◆ **EXERCISE DIRECTIONS**
Among the lines below, take the one holding "SW1: switch (DGND, SIG10)", the one holding "R7: 3.3k (3V3, U3/PC4) -> none", and all lines between them. Set them down exactly.
Start of Block
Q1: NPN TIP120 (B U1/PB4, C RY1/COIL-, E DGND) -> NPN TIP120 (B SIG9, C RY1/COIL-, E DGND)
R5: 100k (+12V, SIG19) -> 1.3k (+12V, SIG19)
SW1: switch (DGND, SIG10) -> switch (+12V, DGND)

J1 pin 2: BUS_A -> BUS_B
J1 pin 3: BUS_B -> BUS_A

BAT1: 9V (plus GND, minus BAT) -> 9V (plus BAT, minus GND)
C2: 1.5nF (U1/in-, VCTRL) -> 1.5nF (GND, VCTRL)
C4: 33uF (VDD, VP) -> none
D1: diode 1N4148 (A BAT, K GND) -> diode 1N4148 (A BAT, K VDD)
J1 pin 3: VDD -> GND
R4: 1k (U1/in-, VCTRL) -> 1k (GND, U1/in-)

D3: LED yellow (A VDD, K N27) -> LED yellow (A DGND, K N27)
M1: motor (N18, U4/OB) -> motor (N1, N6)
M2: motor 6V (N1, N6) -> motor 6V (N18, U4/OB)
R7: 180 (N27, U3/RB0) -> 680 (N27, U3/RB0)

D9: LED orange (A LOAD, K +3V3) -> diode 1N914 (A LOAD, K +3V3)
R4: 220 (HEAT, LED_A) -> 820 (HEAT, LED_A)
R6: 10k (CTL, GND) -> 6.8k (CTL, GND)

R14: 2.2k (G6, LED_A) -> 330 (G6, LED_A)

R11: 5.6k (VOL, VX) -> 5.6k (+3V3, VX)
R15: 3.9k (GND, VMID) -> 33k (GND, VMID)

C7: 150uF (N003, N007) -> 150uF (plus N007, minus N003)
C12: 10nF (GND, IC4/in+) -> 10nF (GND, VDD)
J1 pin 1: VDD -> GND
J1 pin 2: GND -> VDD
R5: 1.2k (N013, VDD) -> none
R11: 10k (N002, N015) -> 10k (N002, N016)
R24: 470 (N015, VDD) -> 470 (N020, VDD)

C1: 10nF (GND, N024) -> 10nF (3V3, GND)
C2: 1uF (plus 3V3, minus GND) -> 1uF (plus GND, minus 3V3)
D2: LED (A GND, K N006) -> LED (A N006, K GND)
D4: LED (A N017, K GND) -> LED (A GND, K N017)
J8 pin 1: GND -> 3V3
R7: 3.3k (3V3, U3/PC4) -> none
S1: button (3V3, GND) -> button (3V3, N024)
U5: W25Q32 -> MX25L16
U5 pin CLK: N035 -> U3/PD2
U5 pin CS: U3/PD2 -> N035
End of Block
◆ **RESULT FOR THIS TASK**
SW1: switch (DGND, SIG10) -> switch (+12V, DGND)

J1 pin 2: BUS_A -> BUS_B
J1 pin 3: BUS_B -> BUS_A

BAT1: 9V (plus GND, minus BAT) -> 9V (plus BAT, minus GND)
C2: 1.5nF (U1/in-, VCTRL) -> 1.5nF (GND, VCTRL)
C4: 33uF (VDD, VP) -> none
D1: diode 1N4148 (A BAT, K GND) -> diode 1N4148 (A BAT, K VDD)
J1 pin 3: VDD -> GND
R4: 1k (U1/in-, VCTRL) -> 1k (GND, U1/in-)

D3: LED yellow (A VDD, K N27) -> LED yellow (A DGND, K N27)
M1: motor (N18, U4/OB) -> motor (N1, N6)
M2: motor 6V (N1, N6) -> motor 6V (N18, U4/OB)
R7: 180 (N27, U3/RB0) -> 680 (N27, U3/RB0)

D9: LED orange (A LOAD, K +3V3) -> diode 1N914 (A LOAD, K +3V3)
R4: 220 (HEAT, LED_A) -> 820 (HEAT, LED_A)
R6: 10k (CTL, GND) -> 6.8k (CTL, GND)

R14: 2.2k (G6, LED_A) -> 330 (G6, LED_A)

R11: 5.6k (VOL, VX) -> 5.6k (+3V3, VX)
R15: 3.9k (GND, VMID) -> 33k (GND, VMID)

C7: 150uF (N003, N007) -> 150uF (plus N007, minus N003)
C12: 10nF (GND, IC4/in+) -> 10nF (GND, VDD)
J1 pin 1: VDD -> GND
J1 pin 2: GND -> VDD
R5: 1.2k (N013, VDD) -> none
R11: 10k (N002, N015) -> 10k (N002, N016)
R24: 470 (N015, VDD) -> 470 (N020, VDD)

C1: 10nF (GND, N024) -> 10nF (3V3, GND)
C2: 1uF (plus 3V3, minus GND) -> 1uF (plus GND, minus 3V3)
D2: LED (A GND, K N006) -> LED (A N006, K GND)
D4: LED (A N017, K GND) -> LED (A GND, K N017)
J8 pin 1: GND -> 3V3
R7: 3.3k (3V3, U3/PC4) -> none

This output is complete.